Task data START
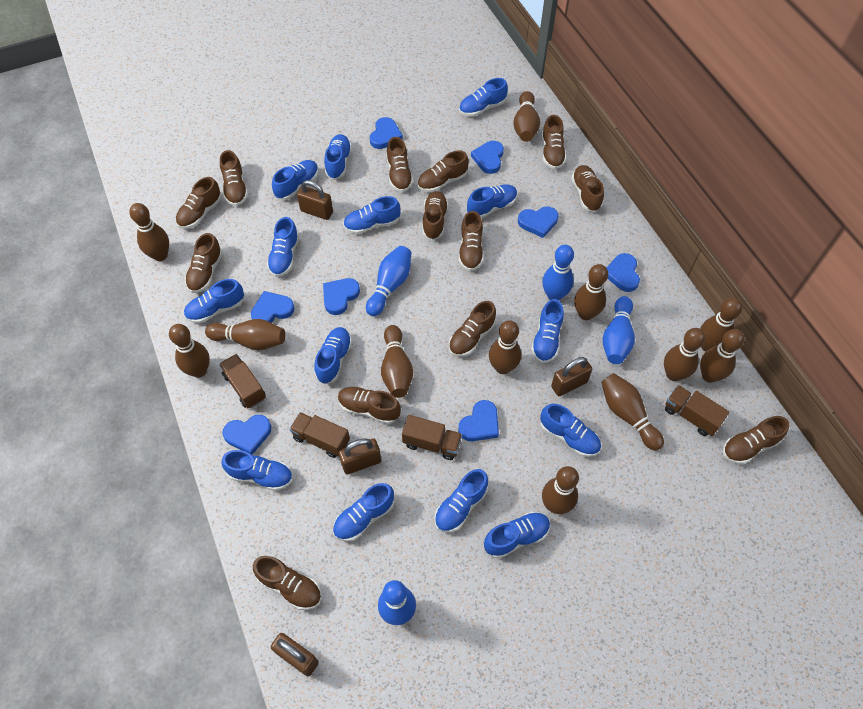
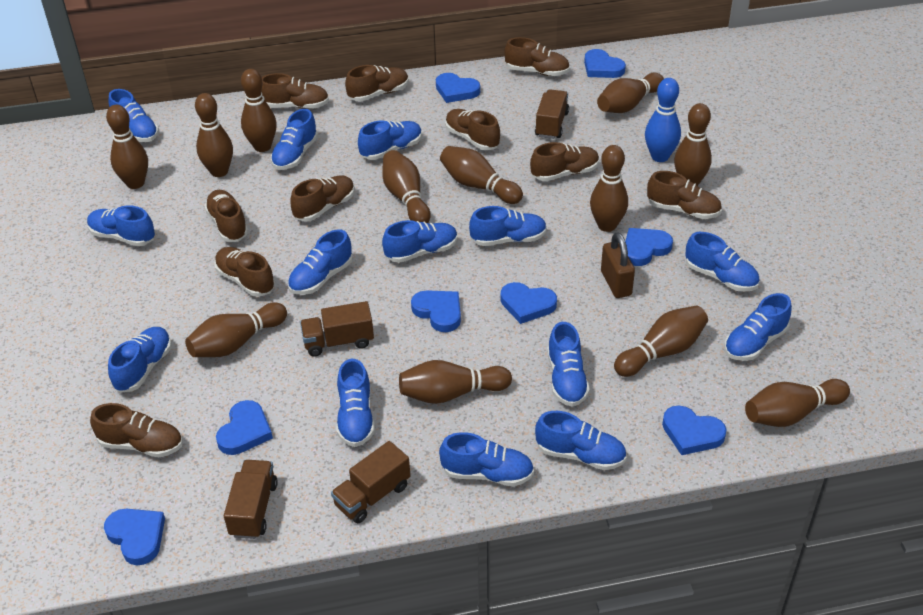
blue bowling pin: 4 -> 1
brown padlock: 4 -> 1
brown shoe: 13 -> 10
Task data END
Task data START
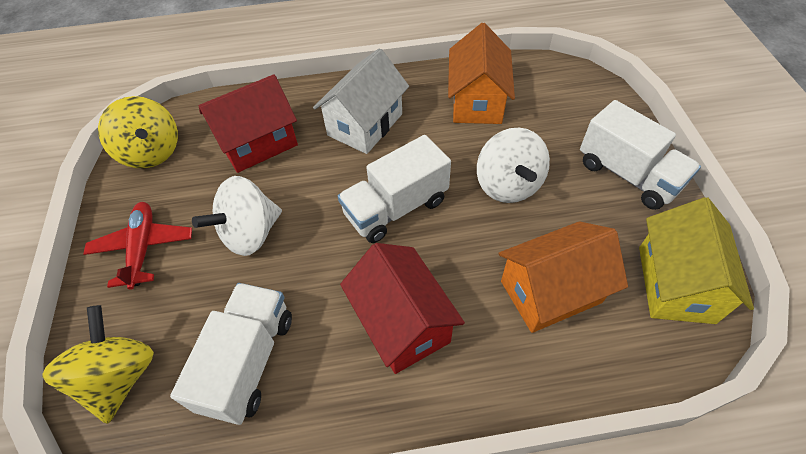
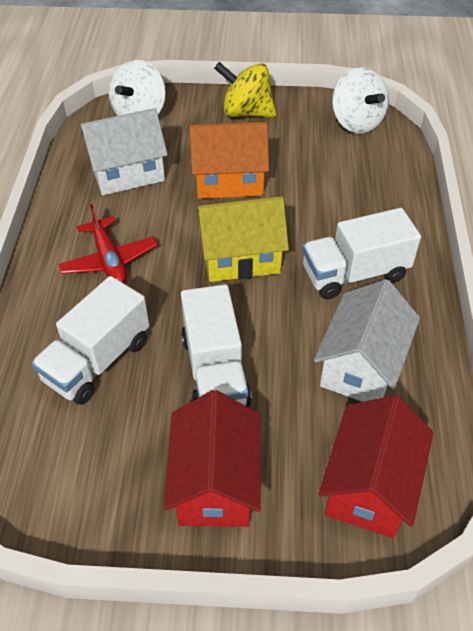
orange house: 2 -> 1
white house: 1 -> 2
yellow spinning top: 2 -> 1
Task data END
Task data START
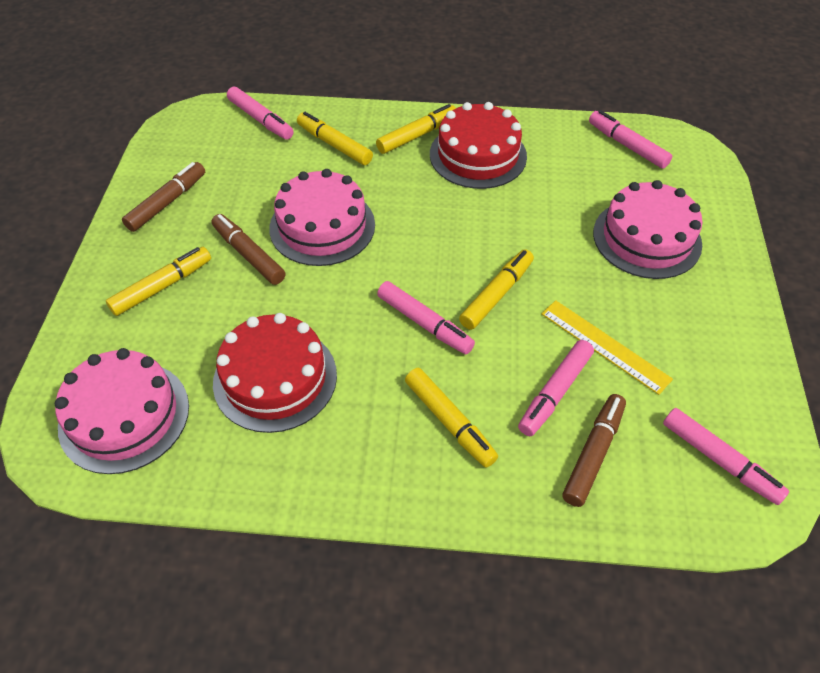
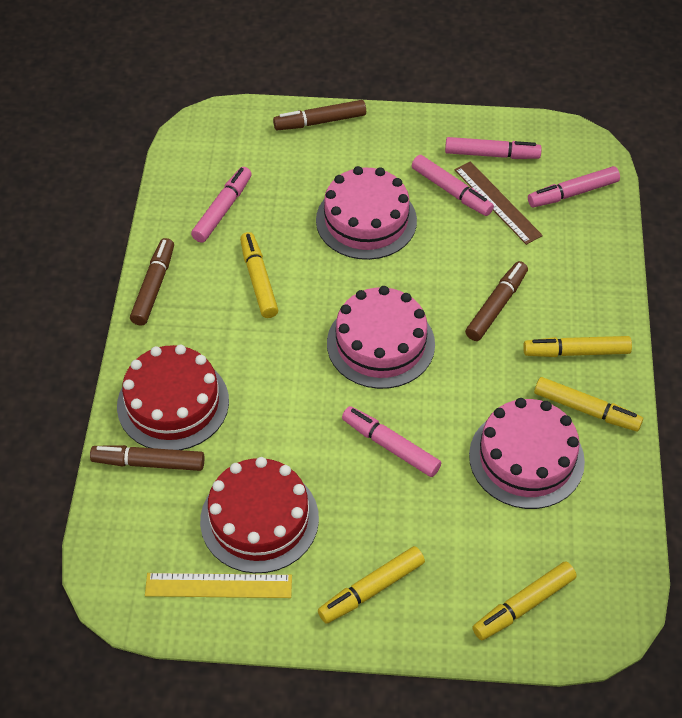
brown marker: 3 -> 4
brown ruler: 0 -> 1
Task data END
__Requirement__.
Lines to set down from above: the line with "blue bowling pin: 4 -> 1", the line with "brown shoe: 13 -> 10", and every line between, each exactly as written.

__Task response__.
blue bowling pin: 4 -> 1
brown padlock: 4 -> 1
brown shoe: 13 -> 10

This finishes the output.